■ What you will do
Starting with the line that contains "Image resolution: width=924" and going on through the line that contains "moving [255, 1010]", write out those lines of the listing again, swapping "serenade" for "lullaby" and keeping everything else the same.

(Entries for locating words and elements)
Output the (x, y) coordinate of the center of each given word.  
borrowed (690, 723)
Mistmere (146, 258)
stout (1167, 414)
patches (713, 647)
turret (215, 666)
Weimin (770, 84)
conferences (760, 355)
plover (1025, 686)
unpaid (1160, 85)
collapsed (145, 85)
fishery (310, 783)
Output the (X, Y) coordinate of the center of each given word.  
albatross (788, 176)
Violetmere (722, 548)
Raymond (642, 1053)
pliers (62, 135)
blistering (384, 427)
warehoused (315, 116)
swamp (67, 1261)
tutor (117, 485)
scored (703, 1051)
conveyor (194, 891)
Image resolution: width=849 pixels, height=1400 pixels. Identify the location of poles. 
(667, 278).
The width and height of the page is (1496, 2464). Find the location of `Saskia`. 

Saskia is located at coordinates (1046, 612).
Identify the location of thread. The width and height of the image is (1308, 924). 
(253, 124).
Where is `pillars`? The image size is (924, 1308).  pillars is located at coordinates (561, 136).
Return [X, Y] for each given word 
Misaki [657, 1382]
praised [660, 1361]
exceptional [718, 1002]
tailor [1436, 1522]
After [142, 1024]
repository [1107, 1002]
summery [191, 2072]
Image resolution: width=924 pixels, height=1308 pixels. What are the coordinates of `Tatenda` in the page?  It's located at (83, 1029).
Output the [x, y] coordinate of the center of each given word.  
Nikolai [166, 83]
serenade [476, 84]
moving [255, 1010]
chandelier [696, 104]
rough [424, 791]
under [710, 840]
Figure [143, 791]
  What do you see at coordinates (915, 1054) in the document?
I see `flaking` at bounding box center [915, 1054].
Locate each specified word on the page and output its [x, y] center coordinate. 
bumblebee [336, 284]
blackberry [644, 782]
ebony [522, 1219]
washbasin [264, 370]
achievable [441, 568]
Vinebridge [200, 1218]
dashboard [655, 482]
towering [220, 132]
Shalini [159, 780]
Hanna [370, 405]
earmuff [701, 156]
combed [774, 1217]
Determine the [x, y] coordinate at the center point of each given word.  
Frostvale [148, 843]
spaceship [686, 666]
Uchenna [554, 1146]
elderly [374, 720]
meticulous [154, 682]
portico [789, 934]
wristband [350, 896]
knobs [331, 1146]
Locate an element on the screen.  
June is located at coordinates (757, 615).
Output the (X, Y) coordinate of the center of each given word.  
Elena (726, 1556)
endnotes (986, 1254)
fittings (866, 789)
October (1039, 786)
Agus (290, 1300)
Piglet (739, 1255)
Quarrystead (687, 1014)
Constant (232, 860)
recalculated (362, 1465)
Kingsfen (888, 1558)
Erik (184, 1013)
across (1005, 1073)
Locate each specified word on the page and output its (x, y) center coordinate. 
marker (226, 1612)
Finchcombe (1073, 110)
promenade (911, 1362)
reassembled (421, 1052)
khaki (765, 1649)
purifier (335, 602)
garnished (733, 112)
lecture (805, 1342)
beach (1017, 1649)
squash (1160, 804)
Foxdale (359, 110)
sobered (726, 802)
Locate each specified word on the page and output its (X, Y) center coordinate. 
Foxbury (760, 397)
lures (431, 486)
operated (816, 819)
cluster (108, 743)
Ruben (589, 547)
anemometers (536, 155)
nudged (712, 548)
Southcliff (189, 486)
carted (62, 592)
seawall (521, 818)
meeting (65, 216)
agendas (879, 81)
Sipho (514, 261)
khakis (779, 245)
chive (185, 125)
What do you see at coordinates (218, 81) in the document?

■ Reply
Image resolution: width=924 pixels, height=1308 pixels. What are the coordinates of `Tatenda` in the page?  It's located at (83, 1029).
Output the [x, y] coordinate of the center of each given word.  
Nikolai [166, 83]
lullaby [476, 84]
moving [255, 1010]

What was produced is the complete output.